Activity
A verbatim repetition of the data below is requested, without images.

START Data supplied

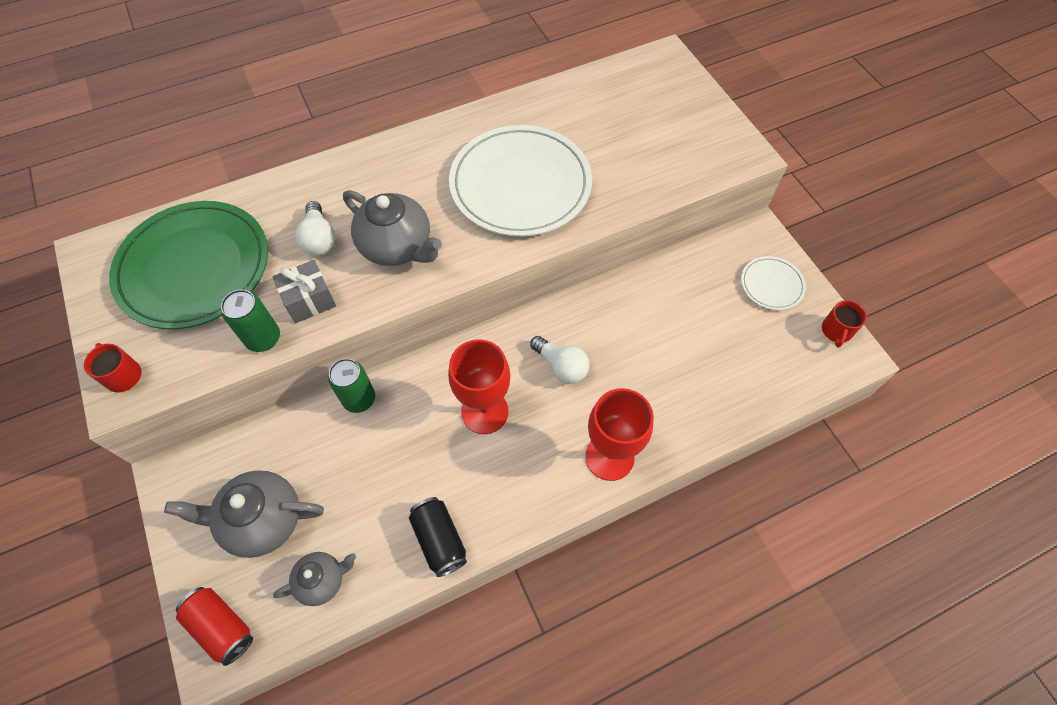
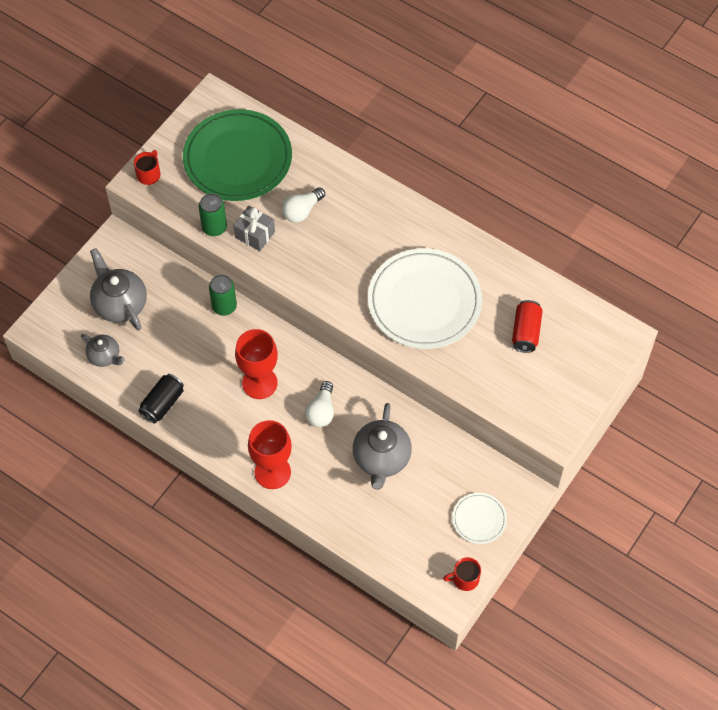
camera: 60 degrees right, 0 degrees up
(222, 627) = (53, 323): red can -> red can (526, 332)
(397, 246) = (325, 258): grey teapot -> grey teapot (381, 458)

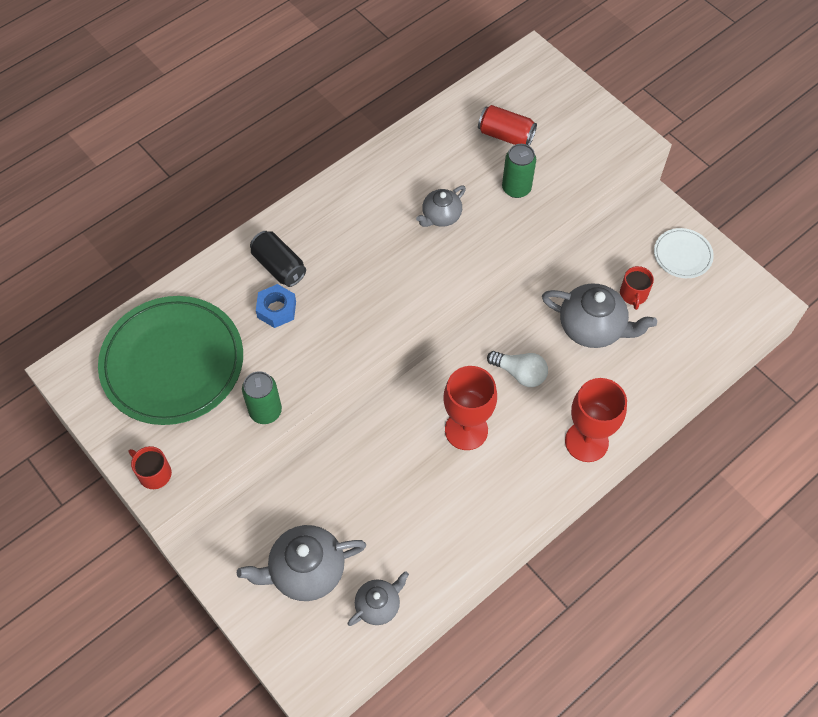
camera: 75 degrees left, 0 degrees up
(162, 403) = (466, 546): black can -> black can (279, 266)
(224, 306) = (350, 446): green can -> green can (516, 188)
(255, 234) = (292, 367): grey gift -> none
(302, 211) = (276, 309): white light bulb -> blue nut
(424, 301) = (441, 216): white plate -> grey teapot
(465, 579) = (748, 284): red mug -> red mug (633, 294)

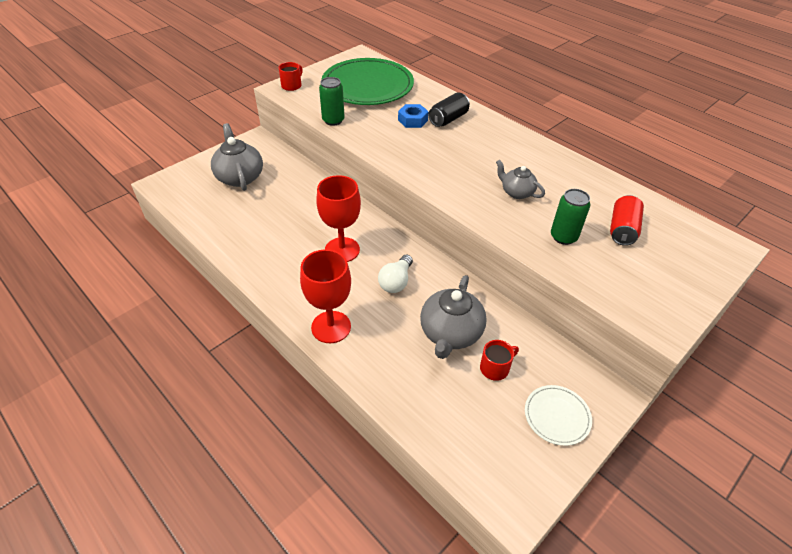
camera: 85 degrees right, 15 degrees down
(378, 605) = (209, 209): grey teapot -> none
(633, 294) = (495, 368): red mug -> red mug turned 150 degrees clockwise

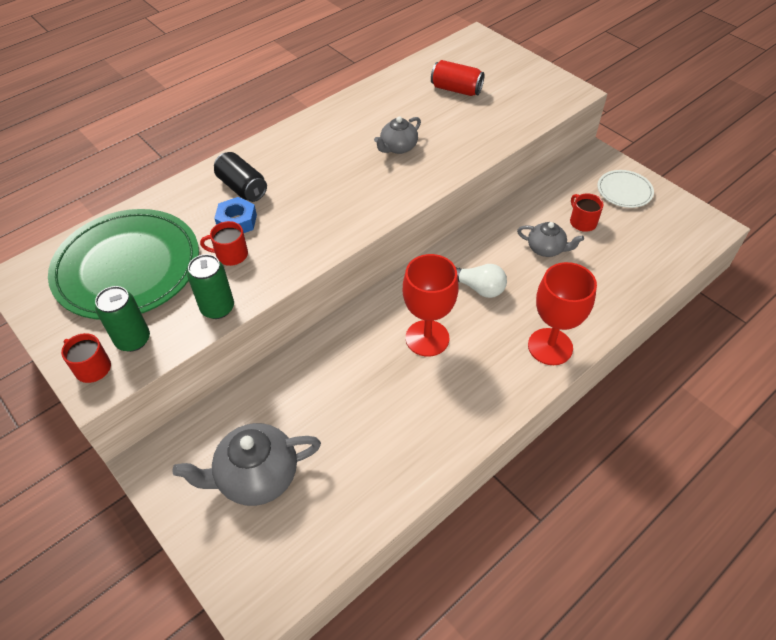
camera: 85 degrees left, 5 degrees up
(380, 121) = (231, 255): none -> red mug
(450, 333) = (546, 249): grey teapot -> grey teapot, size x0.59
(563, 237) = (468, 126): green can -> green can (133, 340)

END Data supplied

Solution to this problem
camera: 60 degrees right, 0 degrees up
(222, 627) = (53, 323): red can -> red can (526, 332)
(397, 246) = (325, 258): grey teapot -> grey teapot (381, 458)

camera: 75 degrees left, 0 degrees up
(162, 403) = (466, 546): black can -> black can (279, 266)
(224, 306) = (350, 446): green can -> green can (516, 188)
(255, 234) = (292, 367): grey gift -> none
(302, 211) = (276, 309): white light bulb -> blue nut
(424, 301) = (441, 216): white plate -> grey teapot
(465, 579) = (748, 284): red mug -> red mug (633, 294)

camera: 85 degrees right, 15 degrees down
(378, 605) = (209, 209): grey teapot -> none
(633, 294) = (495, 368): red mug -> red mug turned 150 degrees clockwise

camera: 85 degrees left, 5 degrees up
(380, 121) = (231, 255): none -> red mug
(450, 333) = (546, 249): grey teapot -> grey teapot, size x0.59
(563, 237) = (468, 126): green can -> green can (133, 340)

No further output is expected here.